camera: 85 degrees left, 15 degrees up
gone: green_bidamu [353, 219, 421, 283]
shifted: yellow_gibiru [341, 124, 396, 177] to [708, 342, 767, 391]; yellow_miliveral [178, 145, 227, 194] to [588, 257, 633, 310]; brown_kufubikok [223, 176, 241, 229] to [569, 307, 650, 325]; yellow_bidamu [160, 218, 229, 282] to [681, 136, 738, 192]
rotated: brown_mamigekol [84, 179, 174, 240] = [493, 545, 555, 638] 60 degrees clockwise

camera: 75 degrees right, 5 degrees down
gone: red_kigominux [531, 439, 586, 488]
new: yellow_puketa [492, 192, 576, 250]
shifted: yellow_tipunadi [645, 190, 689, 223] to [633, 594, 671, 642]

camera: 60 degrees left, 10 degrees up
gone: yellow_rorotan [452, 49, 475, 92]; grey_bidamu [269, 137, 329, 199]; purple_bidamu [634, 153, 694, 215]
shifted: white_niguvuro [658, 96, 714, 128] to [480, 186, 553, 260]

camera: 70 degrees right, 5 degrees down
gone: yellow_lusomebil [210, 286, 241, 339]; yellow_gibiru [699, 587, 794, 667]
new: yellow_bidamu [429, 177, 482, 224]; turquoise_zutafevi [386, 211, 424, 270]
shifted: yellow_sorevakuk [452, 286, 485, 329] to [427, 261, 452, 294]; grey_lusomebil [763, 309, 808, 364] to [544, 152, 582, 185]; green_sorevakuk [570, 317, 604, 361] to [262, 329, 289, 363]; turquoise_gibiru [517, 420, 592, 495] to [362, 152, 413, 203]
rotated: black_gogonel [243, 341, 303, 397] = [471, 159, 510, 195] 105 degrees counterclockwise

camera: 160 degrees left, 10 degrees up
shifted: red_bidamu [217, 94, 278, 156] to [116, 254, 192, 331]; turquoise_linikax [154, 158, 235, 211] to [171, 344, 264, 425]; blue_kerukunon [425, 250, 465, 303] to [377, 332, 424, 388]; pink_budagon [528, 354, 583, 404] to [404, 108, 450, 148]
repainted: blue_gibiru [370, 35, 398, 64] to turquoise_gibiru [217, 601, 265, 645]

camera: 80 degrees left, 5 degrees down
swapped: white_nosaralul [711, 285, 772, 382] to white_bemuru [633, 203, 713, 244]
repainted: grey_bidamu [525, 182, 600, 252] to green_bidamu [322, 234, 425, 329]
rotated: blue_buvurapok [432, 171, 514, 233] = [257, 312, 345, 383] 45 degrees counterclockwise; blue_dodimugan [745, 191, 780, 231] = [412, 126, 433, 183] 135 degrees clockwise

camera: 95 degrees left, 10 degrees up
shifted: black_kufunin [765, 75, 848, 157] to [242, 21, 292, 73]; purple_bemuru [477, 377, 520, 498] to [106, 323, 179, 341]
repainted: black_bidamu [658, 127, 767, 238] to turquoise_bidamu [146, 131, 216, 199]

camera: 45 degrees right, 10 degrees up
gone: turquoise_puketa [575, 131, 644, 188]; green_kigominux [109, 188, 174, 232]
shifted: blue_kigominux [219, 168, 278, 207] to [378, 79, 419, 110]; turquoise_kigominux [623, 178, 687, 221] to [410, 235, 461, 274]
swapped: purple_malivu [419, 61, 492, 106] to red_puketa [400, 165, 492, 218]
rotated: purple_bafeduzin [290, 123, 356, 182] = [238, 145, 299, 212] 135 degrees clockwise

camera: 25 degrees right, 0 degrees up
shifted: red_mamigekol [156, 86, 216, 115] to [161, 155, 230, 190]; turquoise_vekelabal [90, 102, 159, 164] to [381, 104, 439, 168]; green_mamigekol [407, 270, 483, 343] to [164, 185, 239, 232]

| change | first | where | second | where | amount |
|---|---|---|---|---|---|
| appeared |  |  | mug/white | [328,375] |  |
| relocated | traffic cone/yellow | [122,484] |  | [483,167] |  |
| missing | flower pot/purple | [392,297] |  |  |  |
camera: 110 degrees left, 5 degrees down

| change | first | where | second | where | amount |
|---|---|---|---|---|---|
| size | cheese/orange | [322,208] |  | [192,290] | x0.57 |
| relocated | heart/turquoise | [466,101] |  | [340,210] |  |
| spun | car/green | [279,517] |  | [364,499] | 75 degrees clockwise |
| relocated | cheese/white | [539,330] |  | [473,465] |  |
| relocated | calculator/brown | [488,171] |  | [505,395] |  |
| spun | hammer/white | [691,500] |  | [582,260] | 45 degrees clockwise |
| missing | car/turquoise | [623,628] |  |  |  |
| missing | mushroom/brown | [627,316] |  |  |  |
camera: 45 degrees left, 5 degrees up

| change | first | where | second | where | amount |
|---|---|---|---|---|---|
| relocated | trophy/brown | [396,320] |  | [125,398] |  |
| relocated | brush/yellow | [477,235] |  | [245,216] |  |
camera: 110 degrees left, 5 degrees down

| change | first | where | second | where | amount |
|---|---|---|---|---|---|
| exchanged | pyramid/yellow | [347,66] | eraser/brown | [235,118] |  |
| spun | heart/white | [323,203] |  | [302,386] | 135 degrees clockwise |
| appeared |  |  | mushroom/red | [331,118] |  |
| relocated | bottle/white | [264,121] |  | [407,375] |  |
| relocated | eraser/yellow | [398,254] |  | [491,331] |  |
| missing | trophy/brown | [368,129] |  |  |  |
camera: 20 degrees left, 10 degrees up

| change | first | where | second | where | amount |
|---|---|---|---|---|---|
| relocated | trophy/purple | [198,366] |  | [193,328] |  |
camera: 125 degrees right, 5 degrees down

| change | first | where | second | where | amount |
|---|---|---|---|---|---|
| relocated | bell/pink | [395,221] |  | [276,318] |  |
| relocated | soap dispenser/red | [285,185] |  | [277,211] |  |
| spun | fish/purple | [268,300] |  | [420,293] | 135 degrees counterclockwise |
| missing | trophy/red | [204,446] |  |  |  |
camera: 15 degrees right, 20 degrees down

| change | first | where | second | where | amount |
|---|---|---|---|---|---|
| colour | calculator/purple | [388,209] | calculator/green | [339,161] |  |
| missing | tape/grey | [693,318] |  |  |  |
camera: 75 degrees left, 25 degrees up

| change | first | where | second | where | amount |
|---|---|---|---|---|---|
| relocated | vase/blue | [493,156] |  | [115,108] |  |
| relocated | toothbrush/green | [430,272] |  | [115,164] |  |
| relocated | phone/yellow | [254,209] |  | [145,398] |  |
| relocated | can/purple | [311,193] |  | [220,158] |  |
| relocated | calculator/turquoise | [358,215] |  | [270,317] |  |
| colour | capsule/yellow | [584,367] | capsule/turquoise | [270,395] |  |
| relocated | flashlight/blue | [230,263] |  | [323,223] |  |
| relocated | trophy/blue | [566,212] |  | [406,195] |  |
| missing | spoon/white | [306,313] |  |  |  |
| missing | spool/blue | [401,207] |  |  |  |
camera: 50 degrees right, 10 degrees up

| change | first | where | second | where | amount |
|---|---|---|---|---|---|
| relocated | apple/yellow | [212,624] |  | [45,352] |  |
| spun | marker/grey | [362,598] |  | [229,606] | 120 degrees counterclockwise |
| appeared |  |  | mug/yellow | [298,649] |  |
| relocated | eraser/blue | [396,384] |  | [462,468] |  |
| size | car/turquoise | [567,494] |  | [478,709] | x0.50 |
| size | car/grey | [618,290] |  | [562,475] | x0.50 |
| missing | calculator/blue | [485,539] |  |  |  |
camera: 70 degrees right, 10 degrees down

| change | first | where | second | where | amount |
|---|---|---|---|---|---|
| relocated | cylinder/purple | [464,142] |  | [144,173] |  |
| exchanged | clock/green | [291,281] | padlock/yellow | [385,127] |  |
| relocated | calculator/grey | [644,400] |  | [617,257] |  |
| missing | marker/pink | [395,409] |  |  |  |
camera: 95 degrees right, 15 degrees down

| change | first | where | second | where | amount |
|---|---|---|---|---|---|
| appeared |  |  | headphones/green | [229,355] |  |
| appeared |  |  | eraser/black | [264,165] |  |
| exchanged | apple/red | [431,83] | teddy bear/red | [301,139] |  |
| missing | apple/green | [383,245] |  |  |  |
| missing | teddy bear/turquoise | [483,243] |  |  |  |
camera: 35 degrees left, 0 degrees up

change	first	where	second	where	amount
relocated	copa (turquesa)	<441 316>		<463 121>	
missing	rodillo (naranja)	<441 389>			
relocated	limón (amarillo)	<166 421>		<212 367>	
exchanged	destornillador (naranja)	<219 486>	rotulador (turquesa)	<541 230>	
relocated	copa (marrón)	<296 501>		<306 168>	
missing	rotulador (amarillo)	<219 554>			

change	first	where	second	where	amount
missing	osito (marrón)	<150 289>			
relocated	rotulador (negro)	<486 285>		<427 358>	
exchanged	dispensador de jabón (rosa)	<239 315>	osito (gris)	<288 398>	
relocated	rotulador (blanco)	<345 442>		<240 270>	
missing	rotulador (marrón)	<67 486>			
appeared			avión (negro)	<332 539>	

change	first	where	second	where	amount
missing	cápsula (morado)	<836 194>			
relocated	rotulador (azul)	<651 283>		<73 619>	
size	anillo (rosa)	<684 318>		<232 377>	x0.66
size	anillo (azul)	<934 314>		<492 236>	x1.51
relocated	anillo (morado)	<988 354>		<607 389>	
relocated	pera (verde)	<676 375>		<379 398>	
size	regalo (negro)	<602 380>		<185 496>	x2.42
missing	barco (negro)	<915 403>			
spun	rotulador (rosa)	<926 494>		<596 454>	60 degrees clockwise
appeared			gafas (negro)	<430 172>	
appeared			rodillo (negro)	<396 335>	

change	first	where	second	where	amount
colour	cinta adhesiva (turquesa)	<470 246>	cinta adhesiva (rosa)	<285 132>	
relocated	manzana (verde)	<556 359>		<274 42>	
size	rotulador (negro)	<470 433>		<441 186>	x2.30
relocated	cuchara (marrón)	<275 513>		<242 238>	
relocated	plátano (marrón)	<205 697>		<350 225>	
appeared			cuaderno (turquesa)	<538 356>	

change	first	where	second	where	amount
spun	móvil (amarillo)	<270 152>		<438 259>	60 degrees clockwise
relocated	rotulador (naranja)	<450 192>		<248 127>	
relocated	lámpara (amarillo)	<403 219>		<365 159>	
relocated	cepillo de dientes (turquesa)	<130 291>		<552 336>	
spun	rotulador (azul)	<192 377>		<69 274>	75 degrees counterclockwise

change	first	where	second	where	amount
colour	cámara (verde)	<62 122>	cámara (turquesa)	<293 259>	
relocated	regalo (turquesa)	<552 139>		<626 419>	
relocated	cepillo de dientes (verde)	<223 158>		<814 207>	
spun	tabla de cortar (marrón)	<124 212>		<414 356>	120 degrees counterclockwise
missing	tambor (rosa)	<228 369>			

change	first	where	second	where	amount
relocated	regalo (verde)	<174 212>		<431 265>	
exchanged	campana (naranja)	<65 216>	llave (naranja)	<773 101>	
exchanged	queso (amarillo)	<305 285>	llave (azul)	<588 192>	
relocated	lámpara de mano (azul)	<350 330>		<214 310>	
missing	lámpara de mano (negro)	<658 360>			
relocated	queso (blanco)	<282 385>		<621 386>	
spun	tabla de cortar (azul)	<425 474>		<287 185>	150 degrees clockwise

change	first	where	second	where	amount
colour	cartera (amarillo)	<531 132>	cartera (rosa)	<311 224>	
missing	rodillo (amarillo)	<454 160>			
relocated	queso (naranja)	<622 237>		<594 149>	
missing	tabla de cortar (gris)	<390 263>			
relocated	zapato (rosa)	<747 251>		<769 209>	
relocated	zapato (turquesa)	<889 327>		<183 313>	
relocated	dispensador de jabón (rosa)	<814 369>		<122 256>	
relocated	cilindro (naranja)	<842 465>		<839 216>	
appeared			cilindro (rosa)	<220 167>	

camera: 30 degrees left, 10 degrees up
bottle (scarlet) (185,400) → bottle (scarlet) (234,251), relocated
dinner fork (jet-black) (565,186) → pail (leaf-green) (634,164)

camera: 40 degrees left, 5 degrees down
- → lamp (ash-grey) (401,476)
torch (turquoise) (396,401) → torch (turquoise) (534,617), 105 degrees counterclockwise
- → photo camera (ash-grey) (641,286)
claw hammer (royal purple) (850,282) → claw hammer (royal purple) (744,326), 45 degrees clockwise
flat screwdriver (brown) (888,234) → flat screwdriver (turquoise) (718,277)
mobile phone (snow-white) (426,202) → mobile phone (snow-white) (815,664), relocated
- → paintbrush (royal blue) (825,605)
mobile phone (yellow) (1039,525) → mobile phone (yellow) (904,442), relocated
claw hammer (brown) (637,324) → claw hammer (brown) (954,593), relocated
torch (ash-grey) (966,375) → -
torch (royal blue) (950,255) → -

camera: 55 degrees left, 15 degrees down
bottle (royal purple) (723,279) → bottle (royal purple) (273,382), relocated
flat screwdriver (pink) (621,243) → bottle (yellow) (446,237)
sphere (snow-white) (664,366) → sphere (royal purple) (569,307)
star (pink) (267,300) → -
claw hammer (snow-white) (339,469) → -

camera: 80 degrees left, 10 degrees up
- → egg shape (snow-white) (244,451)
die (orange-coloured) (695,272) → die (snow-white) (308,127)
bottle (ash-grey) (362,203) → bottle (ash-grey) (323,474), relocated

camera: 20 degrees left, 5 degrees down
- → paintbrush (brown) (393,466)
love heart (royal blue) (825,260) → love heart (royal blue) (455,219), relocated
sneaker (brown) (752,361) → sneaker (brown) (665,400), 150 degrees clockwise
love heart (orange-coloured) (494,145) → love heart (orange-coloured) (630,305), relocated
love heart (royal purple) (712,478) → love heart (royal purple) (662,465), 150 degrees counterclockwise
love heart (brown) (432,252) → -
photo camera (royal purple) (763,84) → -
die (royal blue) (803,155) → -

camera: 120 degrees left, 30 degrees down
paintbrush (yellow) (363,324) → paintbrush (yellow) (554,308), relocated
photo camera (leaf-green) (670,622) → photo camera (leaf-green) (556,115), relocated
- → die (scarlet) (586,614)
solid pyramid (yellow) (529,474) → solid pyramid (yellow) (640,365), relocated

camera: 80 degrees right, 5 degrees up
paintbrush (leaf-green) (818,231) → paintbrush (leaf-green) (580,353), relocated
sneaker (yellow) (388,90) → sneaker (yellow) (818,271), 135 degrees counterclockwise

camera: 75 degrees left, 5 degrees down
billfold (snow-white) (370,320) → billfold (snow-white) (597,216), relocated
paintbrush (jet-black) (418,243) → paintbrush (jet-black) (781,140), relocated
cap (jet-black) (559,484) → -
#####
What you need to do -> Pull out all lines from the entries above that include the word "copa".

Written answer ->
relocated	copa (turquesa)	<441 316>		<463 121>	
relocated	copa (marrón)	<296 501>		<306 168>	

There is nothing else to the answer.